◆ **What you are asked to do**:
Within the data that follows, set down exactly the lines from the one containing "SCALE3 pin DT: D1 -> none" through the one containing "LED pin GND: none -> GND", both ends included.

◆ **Source data**:

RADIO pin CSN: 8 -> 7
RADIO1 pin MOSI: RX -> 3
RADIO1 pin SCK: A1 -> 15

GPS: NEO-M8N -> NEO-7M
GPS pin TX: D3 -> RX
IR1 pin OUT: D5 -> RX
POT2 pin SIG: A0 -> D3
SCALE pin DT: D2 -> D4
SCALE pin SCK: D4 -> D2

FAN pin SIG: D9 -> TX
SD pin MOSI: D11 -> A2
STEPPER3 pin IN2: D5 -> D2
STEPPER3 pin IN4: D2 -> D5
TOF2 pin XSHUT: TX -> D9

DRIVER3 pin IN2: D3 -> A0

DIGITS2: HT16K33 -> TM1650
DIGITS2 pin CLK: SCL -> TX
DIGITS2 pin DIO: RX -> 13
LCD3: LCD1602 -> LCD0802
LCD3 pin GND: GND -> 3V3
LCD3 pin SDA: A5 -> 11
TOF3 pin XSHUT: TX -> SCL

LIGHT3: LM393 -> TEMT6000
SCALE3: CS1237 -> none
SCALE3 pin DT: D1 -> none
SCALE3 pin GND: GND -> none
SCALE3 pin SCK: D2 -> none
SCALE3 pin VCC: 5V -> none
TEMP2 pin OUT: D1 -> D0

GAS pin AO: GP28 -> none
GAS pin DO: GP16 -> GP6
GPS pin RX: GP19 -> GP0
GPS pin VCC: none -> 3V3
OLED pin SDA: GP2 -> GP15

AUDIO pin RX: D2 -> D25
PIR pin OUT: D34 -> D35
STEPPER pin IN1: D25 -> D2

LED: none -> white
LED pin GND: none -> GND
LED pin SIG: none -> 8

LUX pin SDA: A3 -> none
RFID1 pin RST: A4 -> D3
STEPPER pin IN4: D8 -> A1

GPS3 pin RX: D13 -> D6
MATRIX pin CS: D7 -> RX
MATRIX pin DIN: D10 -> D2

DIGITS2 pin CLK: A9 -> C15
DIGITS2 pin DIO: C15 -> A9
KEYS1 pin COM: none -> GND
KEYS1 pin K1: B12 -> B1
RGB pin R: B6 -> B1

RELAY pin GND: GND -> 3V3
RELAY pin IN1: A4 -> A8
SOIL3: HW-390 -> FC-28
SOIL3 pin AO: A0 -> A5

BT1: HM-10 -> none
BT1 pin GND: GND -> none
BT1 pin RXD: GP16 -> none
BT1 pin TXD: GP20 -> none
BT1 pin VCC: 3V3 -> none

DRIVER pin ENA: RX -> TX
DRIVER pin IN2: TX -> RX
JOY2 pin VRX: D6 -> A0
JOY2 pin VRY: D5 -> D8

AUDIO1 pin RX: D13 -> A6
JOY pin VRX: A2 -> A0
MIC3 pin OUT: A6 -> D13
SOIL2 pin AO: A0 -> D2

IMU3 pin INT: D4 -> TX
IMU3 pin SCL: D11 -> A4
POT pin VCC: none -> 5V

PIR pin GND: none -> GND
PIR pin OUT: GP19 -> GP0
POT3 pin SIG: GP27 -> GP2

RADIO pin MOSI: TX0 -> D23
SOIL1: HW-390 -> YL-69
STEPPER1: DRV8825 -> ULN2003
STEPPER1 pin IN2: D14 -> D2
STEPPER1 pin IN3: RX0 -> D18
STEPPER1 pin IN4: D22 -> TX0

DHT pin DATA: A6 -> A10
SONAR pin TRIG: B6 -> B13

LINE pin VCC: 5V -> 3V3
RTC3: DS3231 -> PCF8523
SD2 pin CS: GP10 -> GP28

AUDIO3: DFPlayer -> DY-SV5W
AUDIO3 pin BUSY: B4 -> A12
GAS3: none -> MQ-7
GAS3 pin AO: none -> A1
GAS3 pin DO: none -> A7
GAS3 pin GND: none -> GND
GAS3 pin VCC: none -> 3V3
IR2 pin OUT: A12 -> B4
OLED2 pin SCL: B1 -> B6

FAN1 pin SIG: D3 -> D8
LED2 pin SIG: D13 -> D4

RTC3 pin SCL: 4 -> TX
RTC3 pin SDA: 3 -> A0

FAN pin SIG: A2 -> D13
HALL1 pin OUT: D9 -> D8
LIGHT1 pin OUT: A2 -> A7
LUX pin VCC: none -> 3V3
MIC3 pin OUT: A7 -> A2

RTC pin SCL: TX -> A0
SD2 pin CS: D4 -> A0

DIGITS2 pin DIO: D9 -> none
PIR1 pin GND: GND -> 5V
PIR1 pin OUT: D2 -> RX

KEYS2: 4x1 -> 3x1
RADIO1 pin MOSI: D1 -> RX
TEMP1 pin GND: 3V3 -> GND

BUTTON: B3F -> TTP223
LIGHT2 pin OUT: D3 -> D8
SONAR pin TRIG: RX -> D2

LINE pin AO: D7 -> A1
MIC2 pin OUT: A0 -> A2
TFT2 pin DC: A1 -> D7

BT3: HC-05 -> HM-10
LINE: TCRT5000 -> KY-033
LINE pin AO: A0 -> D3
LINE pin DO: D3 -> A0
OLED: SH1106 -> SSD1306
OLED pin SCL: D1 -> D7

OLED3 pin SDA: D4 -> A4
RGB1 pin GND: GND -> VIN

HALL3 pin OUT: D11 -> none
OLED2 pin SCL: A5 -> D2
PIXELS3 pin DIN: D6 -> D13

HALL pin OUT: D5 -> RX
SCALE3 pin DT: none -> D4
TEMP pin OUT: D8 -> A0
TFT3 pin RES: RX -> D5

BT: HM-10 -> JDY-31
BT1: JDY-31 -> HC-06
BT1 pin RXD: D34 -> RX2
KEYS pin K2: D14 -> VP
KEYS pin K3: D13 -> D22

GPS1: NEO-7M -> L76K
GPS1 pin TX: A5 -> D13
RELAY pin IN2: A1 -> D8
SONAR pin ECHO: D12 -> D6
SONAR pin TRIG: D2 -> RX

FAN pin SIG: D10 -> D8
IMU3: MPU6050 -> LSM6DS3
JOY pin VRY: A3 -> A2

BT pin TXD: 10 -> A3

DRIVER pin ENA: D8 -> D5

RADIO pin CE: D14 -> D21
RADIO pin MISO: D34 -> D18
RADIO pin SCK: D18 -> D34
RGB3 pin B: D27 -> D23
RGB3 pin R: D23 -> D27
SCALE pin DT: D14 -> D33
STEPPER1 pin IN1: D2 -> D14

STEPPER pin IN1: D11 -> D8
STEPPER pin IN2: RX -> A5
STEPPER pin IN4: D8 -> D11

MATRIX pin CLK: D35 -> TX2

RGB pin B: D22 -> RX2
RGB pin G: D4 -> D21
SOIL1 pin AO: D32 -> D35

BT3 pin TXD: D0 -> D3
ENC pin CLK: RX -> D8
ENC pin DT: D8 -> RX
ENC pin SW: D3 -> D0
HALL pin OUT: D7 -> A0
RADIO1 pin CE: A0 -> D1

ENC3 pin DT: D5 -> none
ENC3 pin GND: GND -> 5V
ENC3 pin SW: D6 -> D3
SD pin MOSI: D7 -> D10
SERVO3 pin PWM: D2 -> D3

◆ **Answer section**:
SCALE3 pin DT: D1 -> none
SCALE3 pin GND: GND -> none
SCALE3 pin SCK: D2 -> none
SCALE3 pin VCC: 5V -> none
TEMP2 pin OUT: D1 -> D0

GAS pin AO: GP28 -> none
GAS pin DO: GP16 -> GP6
GPS pin RX: GP19 -> GP0
GPS pin VCC: none -> 3V3
OLED pin SDA: GP2 -> GP15

AUDIO pin RX: D2 -> D25
PIR pin OUT: D34 -> D35
STEPPER pin IN1: D25 -> D2

LED: none -> white
LED pin GND: none -> GND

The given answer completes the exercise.